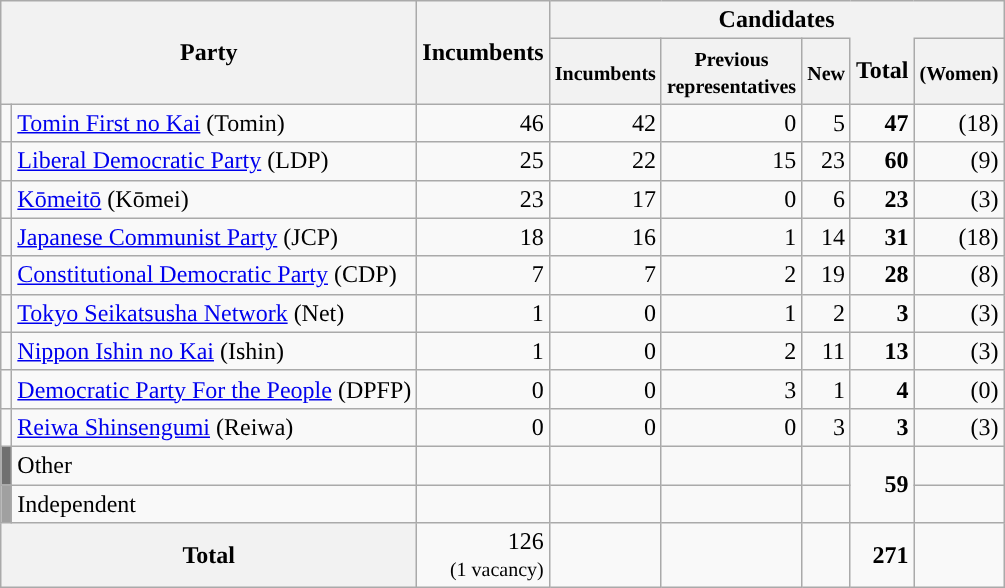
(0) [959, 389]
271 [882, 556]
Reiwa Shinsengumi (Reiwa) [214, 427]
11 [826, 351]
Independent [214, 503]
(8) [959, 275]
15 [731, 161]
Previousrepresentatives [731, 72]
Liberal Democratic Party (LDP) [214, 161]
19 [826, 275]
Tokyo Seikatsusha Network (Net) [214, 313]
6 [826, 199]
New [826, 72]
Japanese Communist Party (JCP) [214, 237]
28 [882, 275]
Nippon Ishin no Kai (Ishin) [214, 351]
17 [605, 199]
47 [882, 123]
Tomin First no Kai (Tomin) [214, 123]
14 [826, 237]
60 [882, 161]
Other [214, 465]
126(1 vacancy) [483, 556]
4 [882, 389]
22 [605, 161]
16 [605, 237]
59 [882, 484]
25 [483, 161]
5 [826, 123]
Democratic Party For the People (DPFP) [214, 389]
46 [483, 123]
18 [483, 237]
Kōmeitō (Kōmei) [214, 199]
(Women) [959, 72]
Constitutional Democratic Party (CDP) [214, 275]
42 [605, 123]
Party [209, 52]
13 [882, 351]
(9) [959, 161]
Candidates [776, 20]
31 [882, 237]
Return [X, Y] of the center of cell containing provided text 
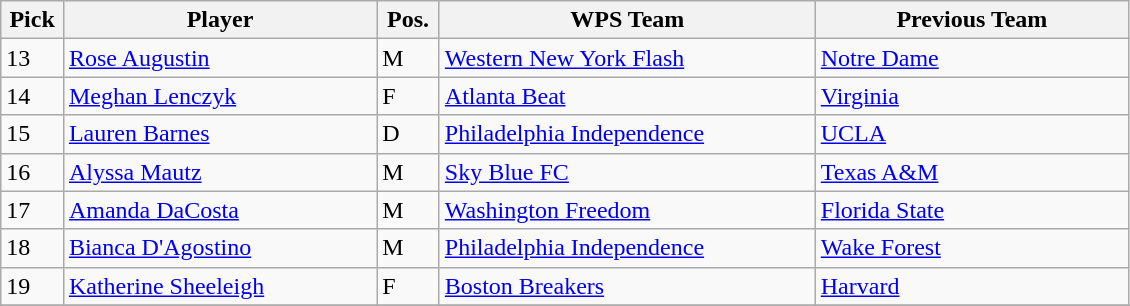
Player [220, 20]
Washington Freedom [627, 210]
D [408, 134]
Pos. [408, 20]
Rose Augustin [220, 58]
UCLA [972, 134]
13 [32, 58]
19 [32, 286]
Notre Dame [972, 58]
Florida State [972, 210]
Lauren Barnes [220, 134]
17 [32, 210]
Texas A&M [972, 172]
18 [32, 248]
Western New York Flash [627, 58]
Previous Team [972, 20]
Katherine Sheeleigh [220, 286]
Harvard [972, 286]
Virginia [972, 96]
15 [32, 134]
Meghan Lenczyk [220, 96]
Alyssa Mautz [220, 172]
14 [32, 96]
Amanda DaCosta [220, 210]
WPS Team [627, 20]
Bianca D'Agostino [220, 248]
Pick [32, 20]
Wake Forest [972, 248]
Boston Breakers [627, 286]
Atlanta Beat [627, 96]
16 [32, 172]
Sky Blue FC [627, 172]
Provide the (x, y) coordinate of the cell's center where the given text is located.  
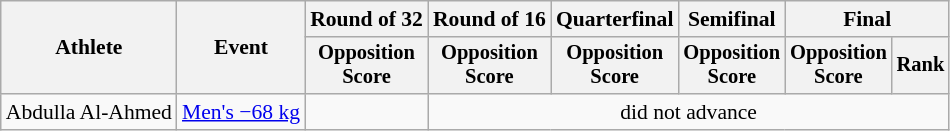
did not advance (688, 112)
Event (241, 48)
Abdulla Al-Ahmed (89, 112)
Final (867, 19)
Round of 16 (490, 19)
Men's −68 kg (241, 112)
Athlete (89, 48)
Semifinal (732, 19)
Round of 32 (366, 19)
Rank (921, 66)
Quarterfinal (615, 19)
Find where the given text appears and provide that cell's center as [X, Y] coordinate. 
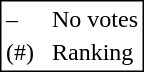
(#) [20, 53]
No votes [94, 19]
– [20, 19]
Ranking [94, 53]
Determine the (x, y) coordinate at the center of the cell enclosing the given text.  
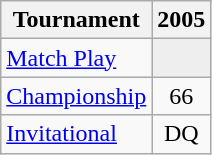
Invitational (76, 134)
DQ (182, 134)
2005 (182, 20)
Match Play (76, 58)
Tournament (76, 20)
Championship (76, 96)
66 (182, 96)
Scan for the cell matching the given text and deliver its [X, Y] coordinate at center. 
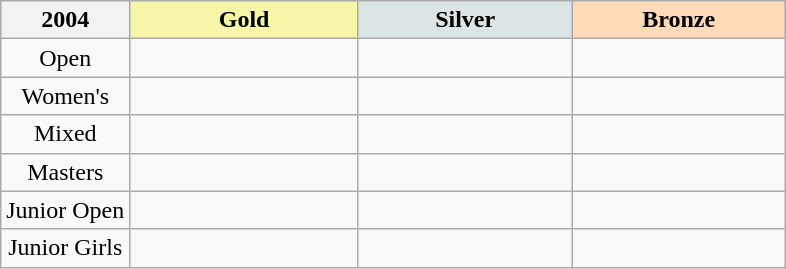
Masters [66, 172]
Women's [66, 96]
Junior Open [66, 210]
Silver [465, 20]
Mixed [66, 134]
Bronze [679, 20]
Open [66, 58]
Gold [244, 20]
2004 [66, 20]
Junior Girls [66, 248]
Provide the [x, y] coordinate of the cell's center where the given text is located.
▬▬▬▬▬▬
=== WHAT THE EXERCISE ASKS ===
Locate every line in the records that contains the word "where", and copy each of those lines. Treat uppercase and lowercase letters as different.

=== ANSWER FOR THIS EXERCISE ===
Provide the (x, y) coordinate of the cell's center where the given text is located.  
Find where the given text appears and provide that cell's center as [X, Y] coordinate. 
Provide the [x, y] coordinate of the cell's center where the given text is located.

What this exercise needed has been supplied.